-- About this task --
Please repeat exactly the lines below from the one containing "black cone C9 level 1 -> none" down to the one containing "white plate C11", both included, and nothing else.

-- Record excerpts --
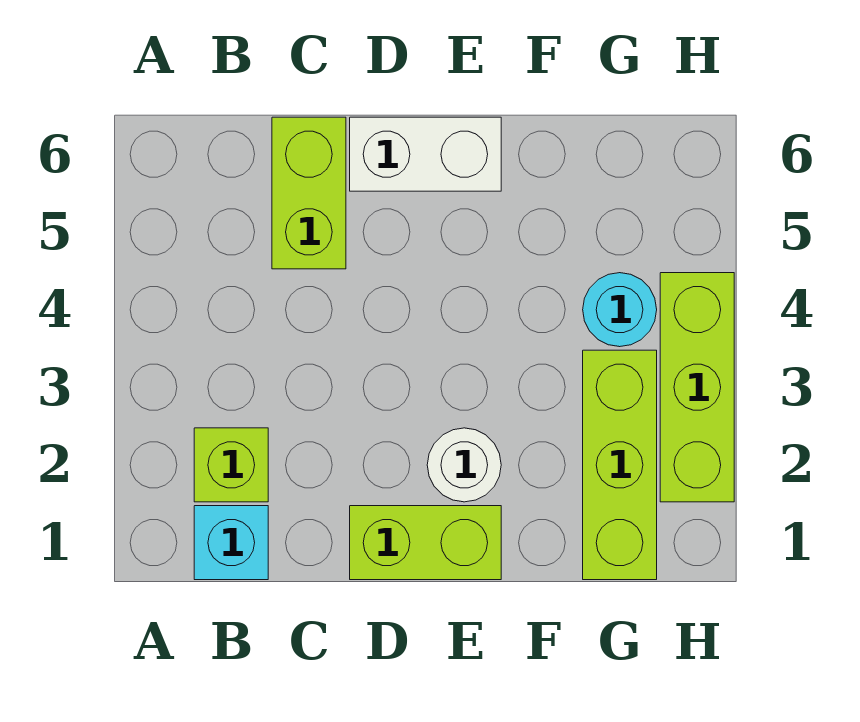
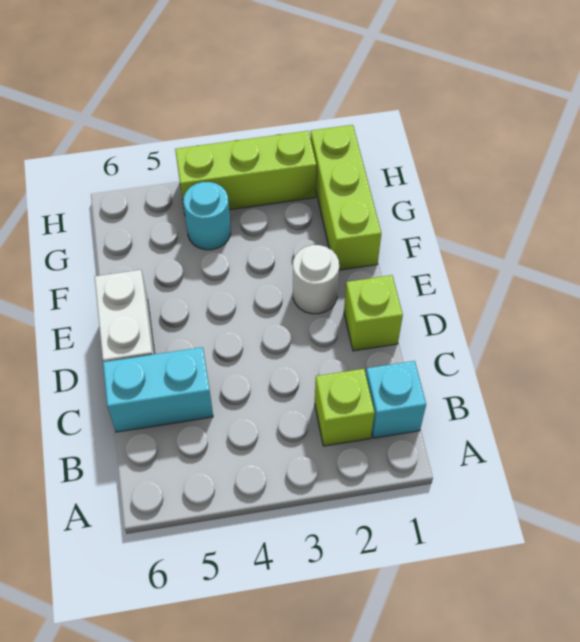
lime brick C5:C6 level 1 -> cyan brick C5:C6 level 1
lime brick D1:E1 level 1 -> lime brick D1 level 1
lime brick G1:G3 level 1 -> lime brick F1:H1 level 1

* * *

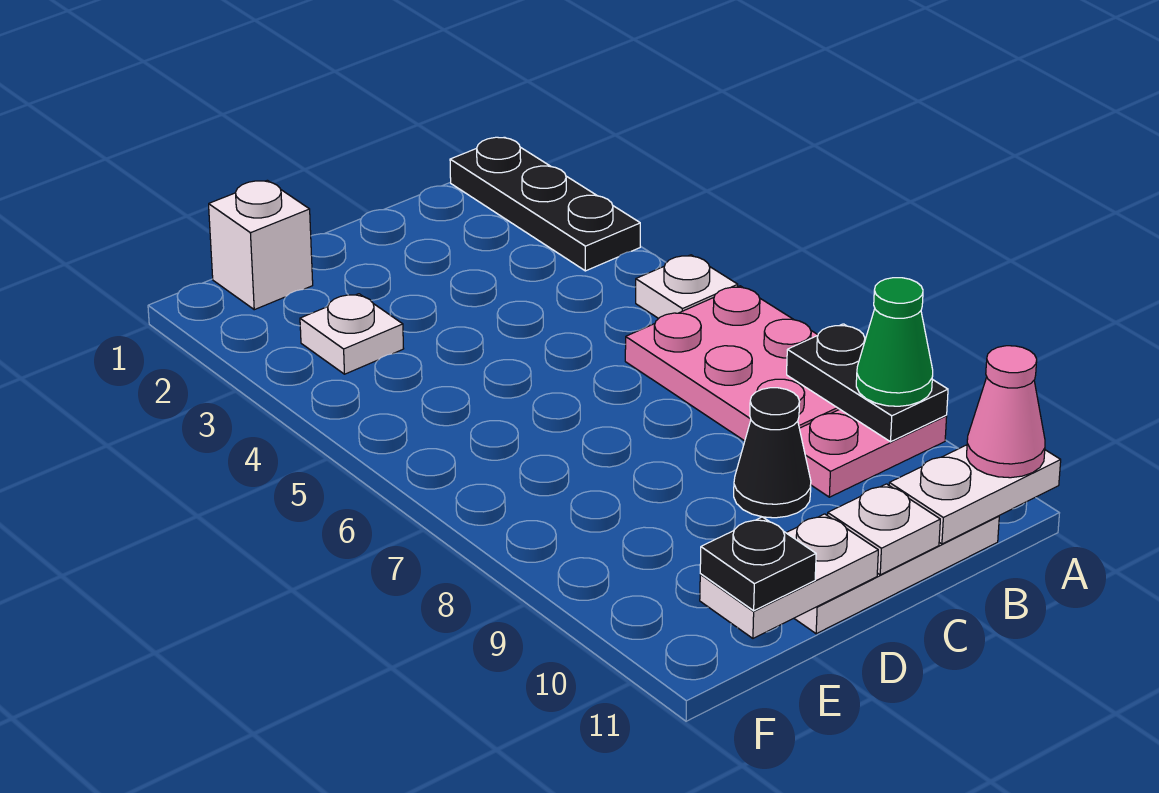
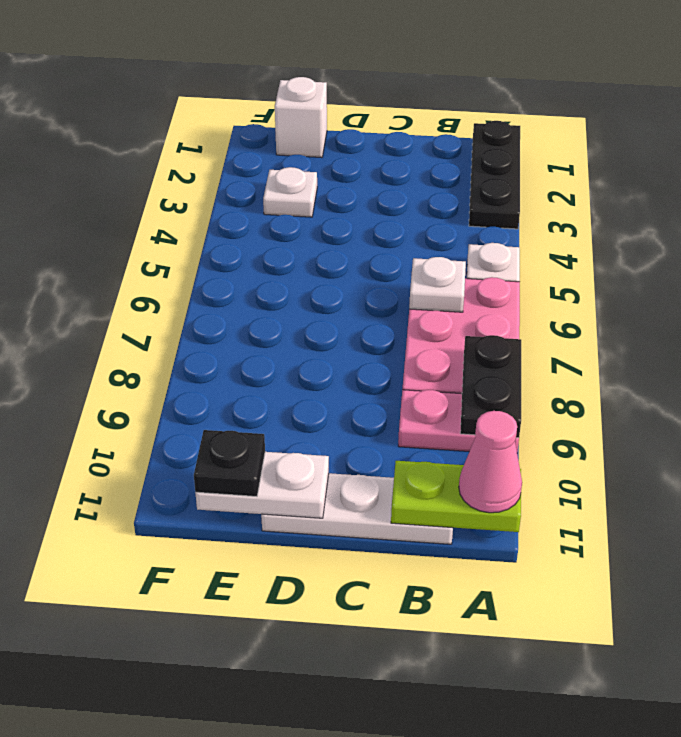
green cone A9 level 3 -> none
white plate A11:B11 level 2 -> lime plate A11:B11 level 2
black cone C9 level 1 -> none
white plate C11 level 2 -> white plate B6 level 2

-- Answer for the task --
black cone C9 level 1 -> none
white plate C11 level 2 -> white plate B6 level 2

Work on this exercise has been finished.